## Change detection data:
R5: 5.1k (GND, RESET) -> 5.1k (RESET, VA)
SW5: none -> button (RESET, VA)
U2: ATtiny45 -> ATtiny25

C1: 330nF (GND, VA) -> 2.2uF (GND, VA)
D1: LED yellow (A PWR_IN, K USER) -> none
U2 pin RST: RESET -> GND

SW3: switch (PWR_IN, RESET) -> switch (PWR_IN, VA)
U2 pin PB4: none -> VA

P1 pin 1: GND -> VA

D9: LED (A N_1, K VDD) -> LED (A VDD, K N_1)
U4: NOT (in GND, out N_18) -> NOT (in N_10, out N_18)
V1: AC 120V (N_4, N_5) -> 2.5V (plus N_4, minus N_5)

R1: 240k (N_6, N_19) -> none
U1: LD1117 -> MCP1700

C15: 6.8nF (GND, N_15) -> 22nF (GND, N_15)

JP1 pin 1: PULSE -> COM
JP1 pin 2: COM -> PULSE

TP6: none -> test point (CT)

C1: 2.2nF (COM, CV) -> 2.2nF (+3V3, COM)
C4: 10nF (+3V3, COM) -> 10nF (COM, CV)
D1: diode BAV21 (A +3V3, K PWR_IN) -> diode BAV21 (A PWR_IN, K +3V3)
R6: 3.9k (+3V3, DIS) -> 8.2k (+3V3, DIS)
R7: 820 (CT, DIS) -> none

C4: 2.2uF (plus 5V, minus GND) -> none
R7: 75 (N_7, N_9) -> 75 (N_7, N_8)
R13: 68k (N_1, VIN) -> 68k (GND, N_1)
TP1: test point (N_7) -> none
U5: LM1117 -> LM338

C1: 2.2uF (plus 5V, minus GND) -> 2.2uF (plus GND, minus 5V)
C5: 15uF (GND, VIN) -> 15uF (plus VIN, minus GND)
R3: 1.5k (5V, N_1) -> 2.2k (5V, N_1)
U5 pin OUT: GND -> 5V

## Task prompt:
Please repeat every entry, exactly as it was written.

## Answer section:
R5: 5.1k (GND, RESET) -> 5.1k (RESET, VA)
SW5: none -> button (RESET, VA)
U2: ATtiny45 -> ATtiny25

C1: 330nF (GND, VA) -> 2.2uF (GND, VA)
D1: LED yellow (A PWR_IN, K USER) -> none
U2 pin RST: RESET -> GND

SW3: switch (PWR_IN, RESET) -> switch (PWR_IN, VA)
U2 pin PB4: none -> VA

P1 pin 1: GND -> VA

D9: LED (A N_1, K VDD) -> LED (A VDD, K N_1)
U4: NOT (in GND, out N_18) -> NOT (in N_10, out N_18)
V1: AC 120V (N_4, N_5) -> 2.5V (plus N_4, minus N_5)

R1: 240k (N_6, N_19) -> none
U1: LD1117 -> MCP1700

C15: 6.8nF (GND, N_15) -> 22nF (GND, N_15)

JP1 pin 1: PULSE -> COM
JP1 pin 2: COM -> PULSE

TP6: none -> test point (CT)

C1: 2.2nF (COM, CV) -> 2.2nF (+3V3, COM)
C4: 10nF (+3V3, COM) -> 10nF (COM, CV)
D1: diode BAV21 (A +3V3, K PWR_IN) -> diode BAV21 (A PWR_IN, K +3V3)
R6: 3.9k (+3V3, DIS) -> 8.2k (+3V3, DIS)
R7: 820 (CT, DIS) -> none

C4: 2.2uF (plus 5V, minus GND) -> none
R7: 75 (N_7, N_9) -> 75 (N_7, N_8)
R13: 68k (N_1, VIN) -> 68k (GND, N_1)
TP1: test point (N_7) -> none
U5: LM1117 -> LM338

C1: 2.2uF (plus 5V, minus GND) -> 2.2uF (plus GND, minus 5V)
C5: 15uF (GND, VIN) -> 15uF (plus VIN, minus GND)
R3: 1.5k (5V, N_1) -> 2.2k (5V, N_1)
U5 pin OUT: GND -> 5V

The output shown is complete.